*PROBLEM REQUIREMENTS:*
Output only the lines from the one holding "blue plate B5:C5" to the end of the data below, please, copied exactly.

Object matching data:
● ● ● ● ●

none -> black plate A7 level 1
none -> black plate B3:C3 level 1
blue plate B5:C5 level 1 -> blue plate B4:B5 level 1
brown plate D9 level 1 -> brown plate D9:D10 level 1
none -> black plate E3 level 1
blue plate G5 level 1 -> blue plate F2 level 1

● ● ● ● ●

*RESPONSE BOX:*
blue plate B5:C5 level 1 -> blue plate B4:B5 level 1
brown plate D9 level 1 -> brown plate D9:D10 level 1
none -> black plate E3 level 1
blue plate G5 level 1 -> blue plate F2 level 1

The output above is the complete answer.